Provided records:
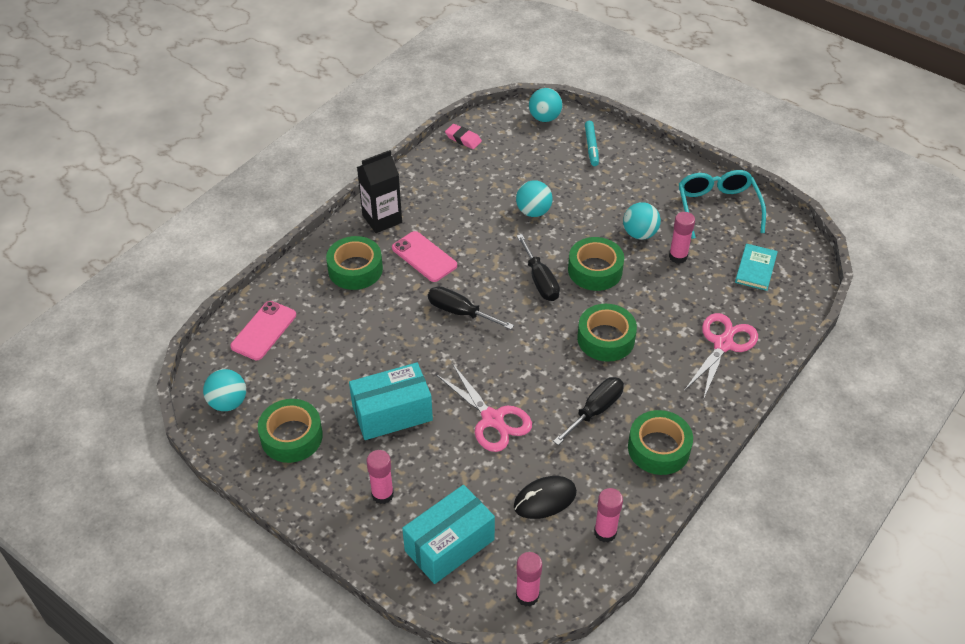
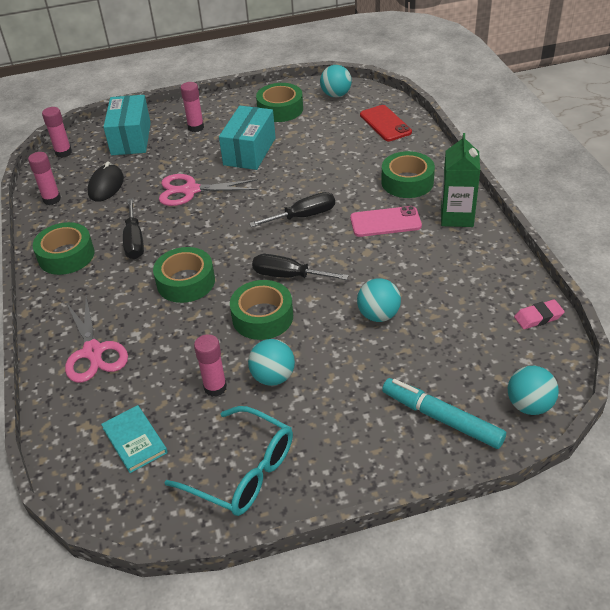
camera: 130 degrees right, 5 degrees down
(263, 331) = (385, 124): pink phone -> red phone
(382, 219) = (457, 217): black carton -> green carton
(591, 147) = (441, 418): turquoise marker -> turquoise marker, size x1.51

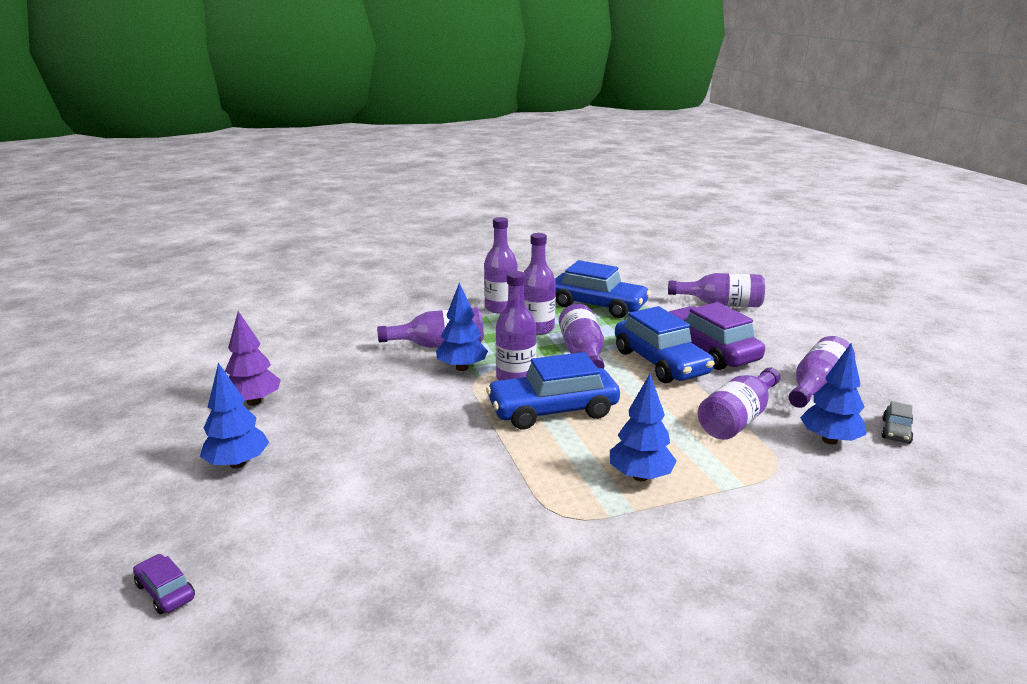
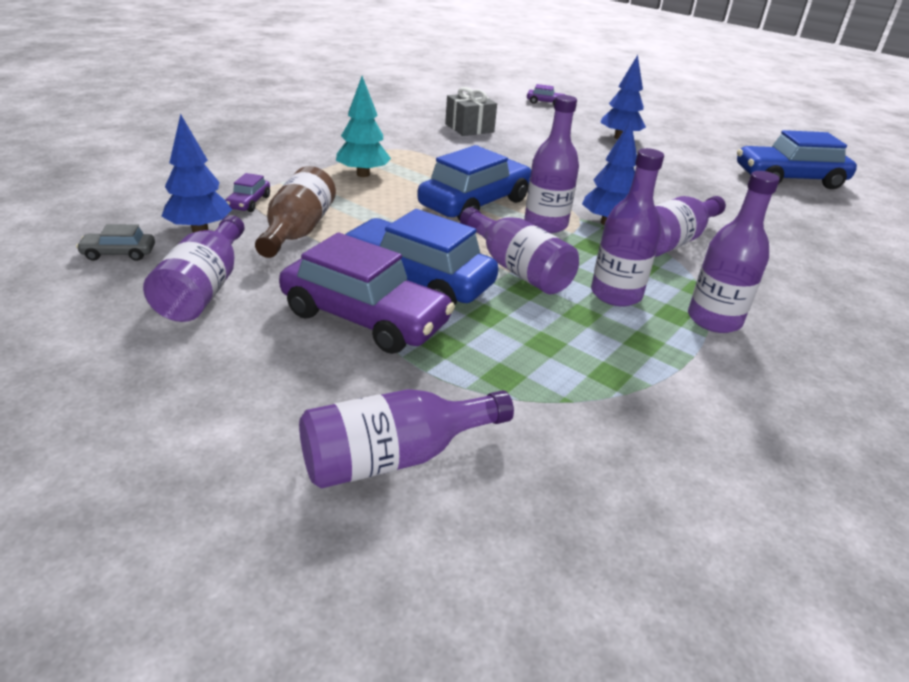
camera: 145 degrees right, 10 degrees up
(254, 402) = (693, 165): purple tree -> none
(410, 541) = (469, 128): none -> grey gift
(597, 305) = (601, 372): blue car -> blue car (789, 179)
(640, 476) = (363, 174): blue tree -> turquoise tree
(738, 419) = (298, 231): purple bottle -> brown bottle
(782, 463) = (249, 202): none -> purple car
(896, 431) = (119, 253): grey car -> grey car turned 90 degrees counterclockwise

--

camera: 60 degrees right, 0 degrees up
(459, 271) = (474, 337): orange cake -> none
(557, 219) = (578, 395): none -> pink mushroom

---

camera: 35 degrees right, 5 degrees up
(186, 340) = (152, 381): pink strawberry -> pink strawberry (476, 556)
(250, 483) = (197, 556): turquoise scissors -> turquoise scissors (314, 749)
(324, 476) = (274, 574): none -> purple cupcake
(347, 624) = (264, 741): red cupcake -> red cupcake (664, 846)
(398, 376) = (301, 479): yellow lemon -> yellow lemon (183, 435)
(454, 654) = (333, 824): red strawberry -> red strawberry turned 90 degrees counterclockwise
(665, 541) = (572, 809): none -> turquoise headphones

Requirement: Every line above between the one containing "(263, 331) = (385, 124): pink" and the one containing "(896, 431) = (119, 253): grey", those two included, is to be printed exactly. No pictures go into the copy.

Solution to the exercise:
(263, 331) = (385, 124): pink phone -> red phone
(382, 219) = (457, 217): black carton -> green carton
(591, 147) = (441, 418): turquoise marker -> turquoise marker, size x1.51

camera: 145 degrees right, 10 degrees up
(254, 402) = (693, 165): purple tree -> none
(410, 541) = (469, 128): none -> grey gift
(597, 305) = (601, 372): blue car -> blue car (789, 179)
(640, 476) = (363, 174): blue tree -> turquoise tree
(738, 419) = (298, 231): purple bottle -> brown bottle
(782, 463) = (249, 202): none -> purple car
(896, 431) = (119, 253): grey car -> grey car turned 90 degrees counterclockwise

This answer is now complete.